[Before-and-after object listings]
>>>>
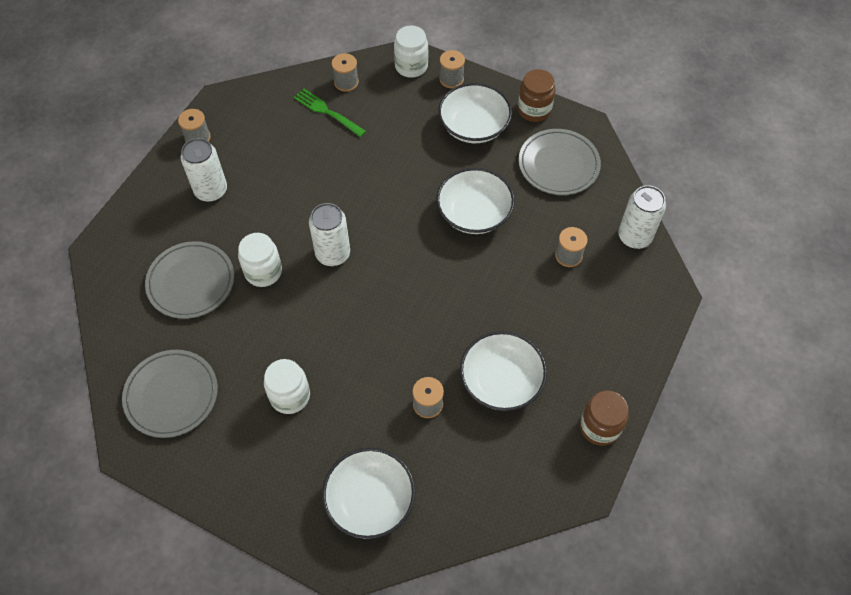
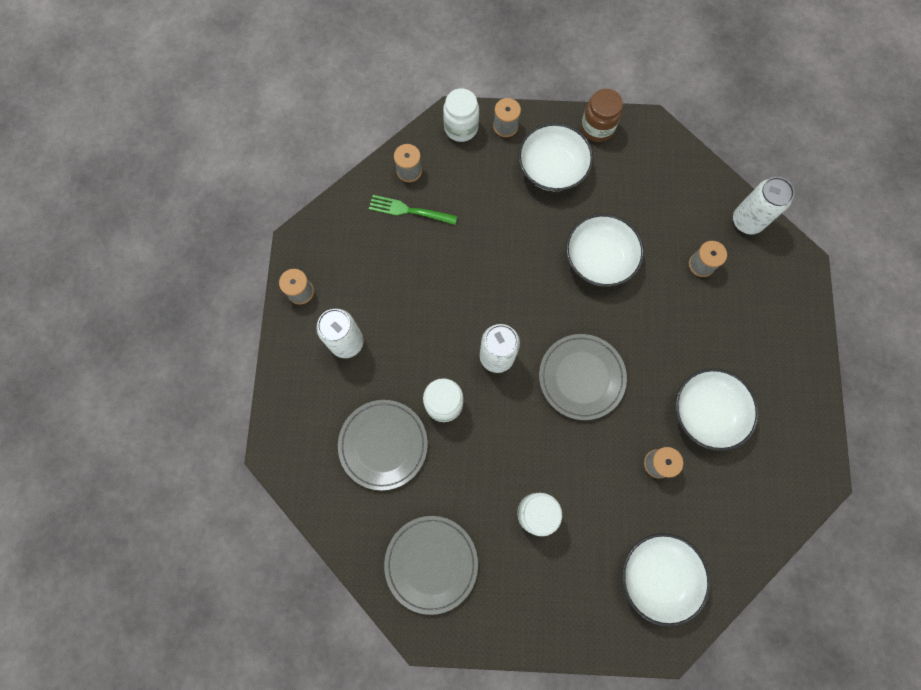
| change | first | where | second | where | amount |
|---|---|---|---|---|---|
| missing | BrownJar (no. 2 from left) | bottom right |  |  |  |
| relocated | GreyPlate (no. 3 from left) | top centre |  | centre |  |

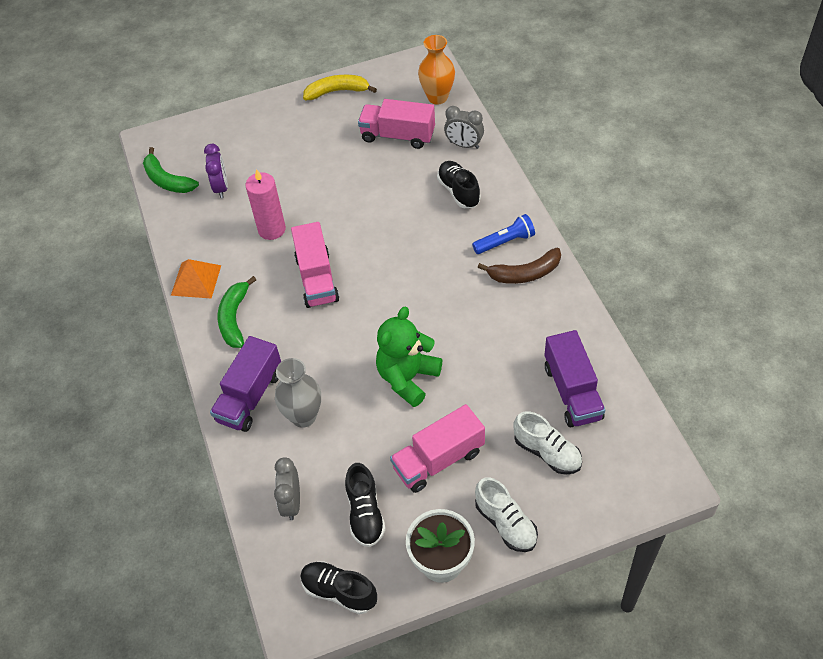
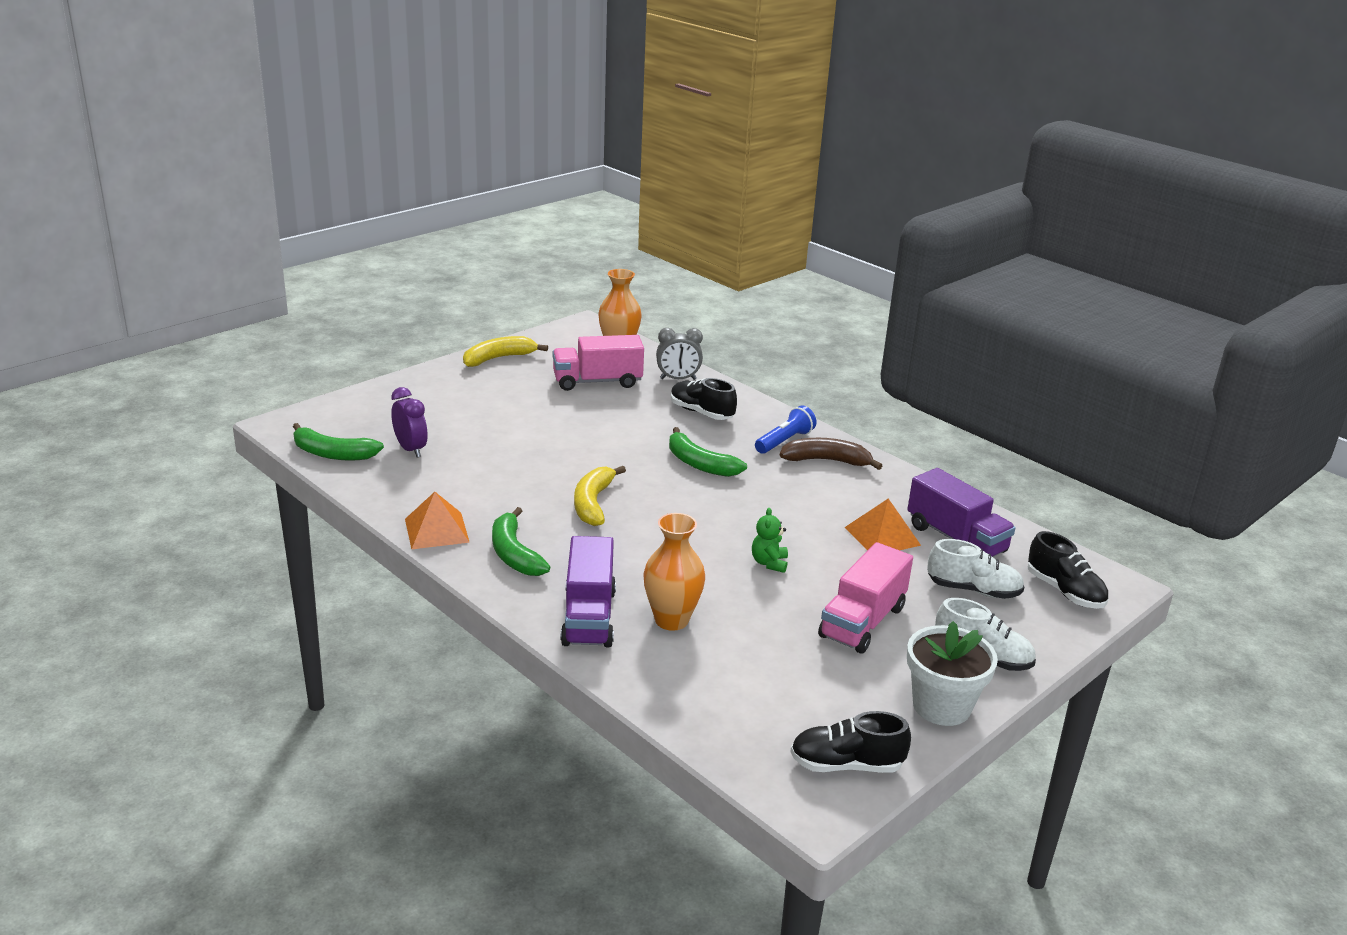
| change | first | where | second | where | amount |
|---|---|---|---|---|---|
| missing | PinkCandle | top left |  |  |  |
| missing | GreyClock (no. 1 from left) | bottom centre |  |  |  |
| appeared |  |  | GreenBanana (no. 3 from left) | centre |  |
| appeared |  |  | OrangePyramid (no. 2 from left) | centre |  |
| relocated | BlackShoe (no. 2 from left in the first image) | bottom centre | BlackShoe (no. 3 from left) | middle right |  |
| exchanged | PinkTruck (no. 1 from left) | centre | YellowBanana (no. 2 from left) | centre |  |
| colour | GreyVase | centre | OrangeVase (no. 2 from left) | centre |  |
| spun | BrownBanana | centre |  | centre | 135 degrees counterclockwise |
| size | GreenTeddyBear | centre |  | centre | x0.49 |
<<<<
== TASK DIRECTIONS ==
When you reach the line containing "relocated | GreyPlate" in the records above, write out that line and every line after it through the end, exactly, but omit the pictures.

== REPLY TO THE EXERCISE ==
| relocated | GreyPlate (no. 3 from left) | top centre |  | centre |  |

| change | first | where | second | where | amount |
|---|---|---|---|---|---|
| missing | PinkCandle | top left |  |  |  |
| missing | GreyClock (no. 1 from left) | bottom centre |  |  |  |
| appeared |  |  | GreenBanana (no. 3 from left) | centre |  |
| appeared |  |  | OrangePyramid (no. 2 from left) | centre |  |
| relocated | BlackShoe (no. 2 from left in the first image) | bottom centre | BlackShoe (no. 3 from left) | middle right |  |
| exchanged | PinkTruck (no. 1 from left) | centre | YellowBanana (no. 2 from left) | centre |  |
| colour | GreyVase | centre | OrangeVase (no. 2 from left) | centre |  |
| spun | BrownBanana | centre |  | centre | 135 degrees counterclockwise |
| size | GreenTeddyBear | centre |  | centre | x0.49 |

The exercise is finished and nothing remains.